Please copy the listing below word for word, leaving out the picture markers.

----------

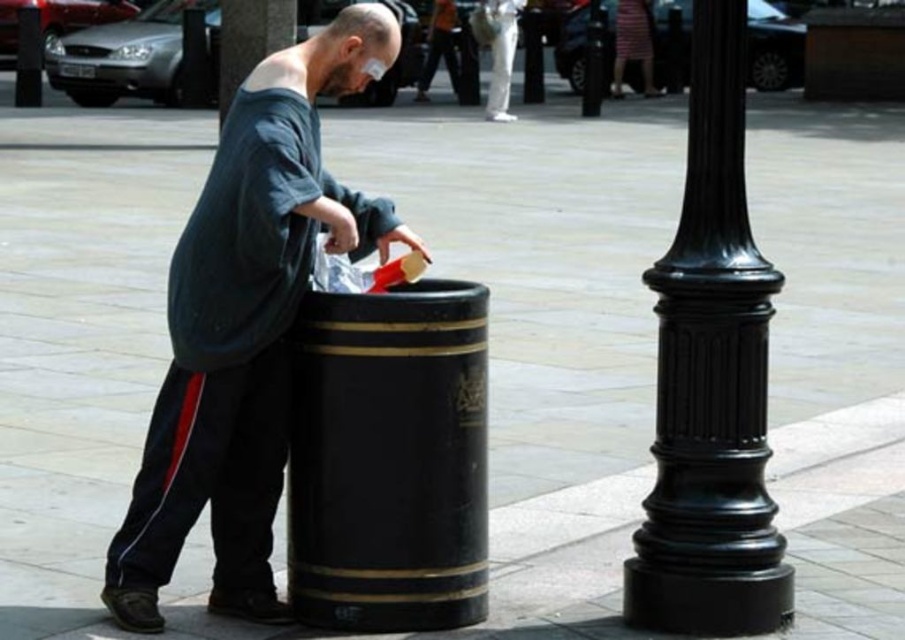
Question: Among these points, which one is farthest from the camera?

Choices:
 (A) (439, 420)
 (B) (237, 42)

Answer: (B)

Question: Is matte black trash can at center to the left of black polished barrel at center from the viewer's perspective?

Choices:
 (A) yes
 (B) no

Answer: (A)

Question: Among these objects, which one is farthest from the camera?

Choices:
 (A) matte black trash can at center
 (B) black polished barrel at center

Answer: (B)

Question: Which point is closer to the camera taking this photo?

Choices:
 (A) (713, 330)
 (B) (263, 24)
 (C) (405, 348)

Answer: (C)

Question: Does matte black trash can at center have a larger size compared to glossy black pole at right?

Choices:
 (A) yes
 (B) no

Answer: (A)

Question: Observing the image, what is the correct spatial positioning of black polished barrel at center in reference to black polished pole at center?

Choices:
 (A) left
 (B) right

Answer: (B)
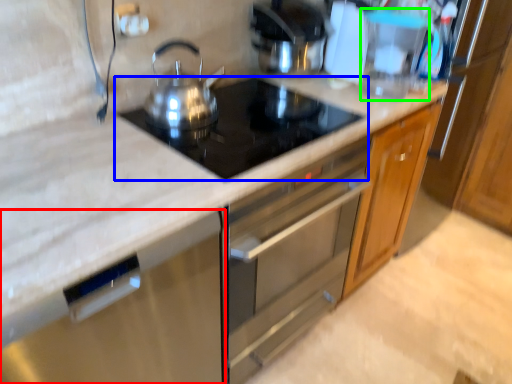
Question: Which object is positioned closest to dish washer (highlighted by a red box)? Select from gas stove (highlighted by a blue box) and appliance (highlighted by a green box).

Choices:
 (A) gas stove
 (B) appliance

Answer: (A)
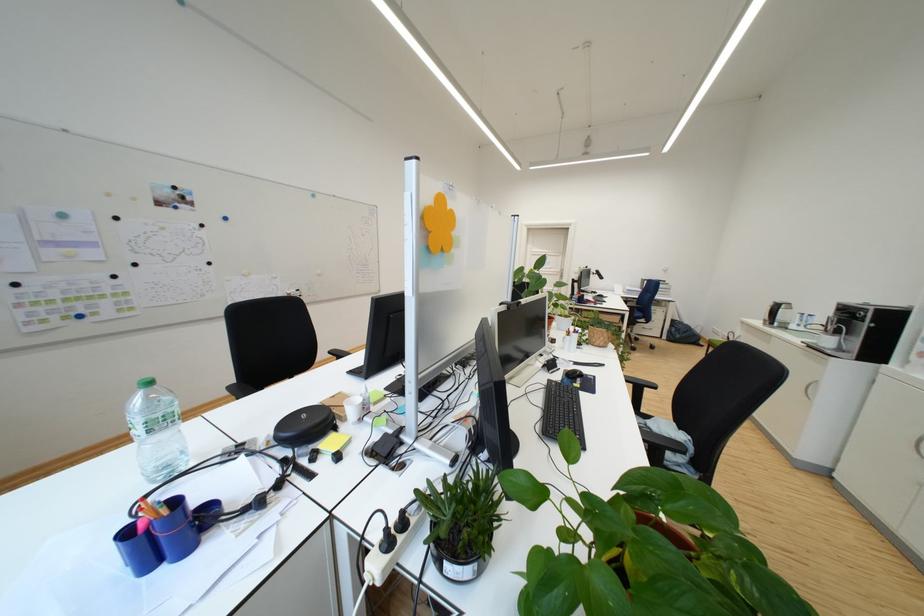
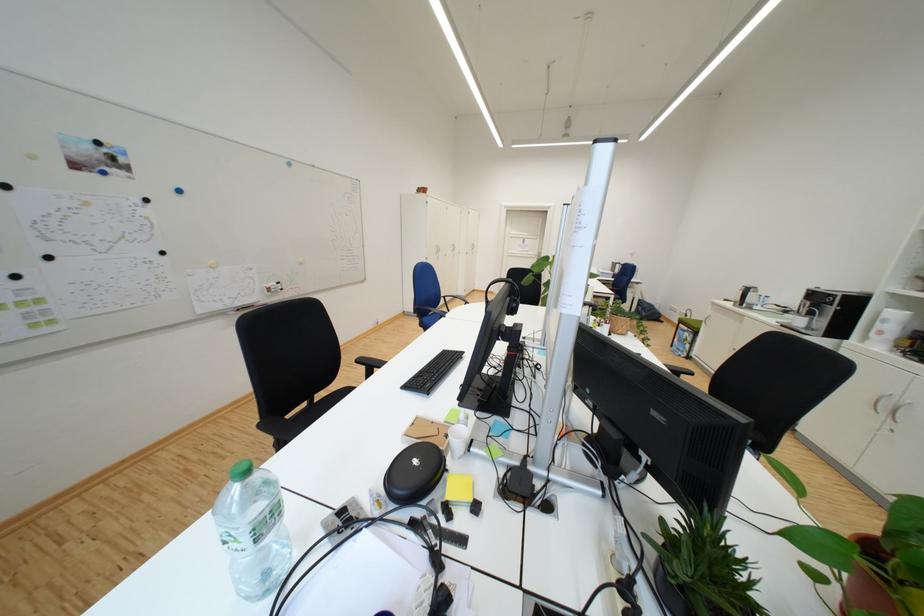
Question: The camera is either moving clockwise (left) or counter-clockwise (right) around the object. The first image is from the beginning of the video and the second image is from the end. Is the camera moving left or right when shooting the video?

Choices:
 (A) Left
 (B) Right

Answer: (A)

----------

Response for this exercise
Question: Among these points, which one is farthest from the camera?

Choices:
 (A) (439, 420)
 (B) (237, 42)

Answer: (B)

Question: Is matte black trash can at center to the left of black polished barrel at center from the viewer's perspective?

Choices:
 (A) yes
 (B) no

Answer: (A)

Question: Among these objects, which one is farthest from the camera?

Choices:
 (A) matte black trash can at center
 (B) black polished barrel at center

Answer: (B)

Question: Which point is closer to the camera taking this photo?

Choices:
 (A) (713, 330)
 (B) (263, 24)
 (C) (405, 348)

Answer: (C)

Question: Does matte black trash can at center have a larger size compared to glossy black pole at right?

Choices:
 (A) yes
 (B) no

Answer: (A)

Question: Observing the image, what is the correct spatial positioning of black polished barrel at center in reference to black polished pole at center?

Choices:
 (A) left
 (B) right

Answer: (B)
Question: Which object is positioned closest to dish washer (highlighted by a red box)? Select from gas stove (highlighted by a blue box) and appliance (highlighted by a green box).

Choices:
 (A) gas stove
 (B) appliance

Answer: (A)
Question: The camera is either moving clockwise (left) or counter-clockwise (right) around the object. The first image is from the beginning of the video and the second image is from the end. Is the camera moving left or right when shooting the video?

Choices:
 (A) Left
 (B) Right

Answer: (A)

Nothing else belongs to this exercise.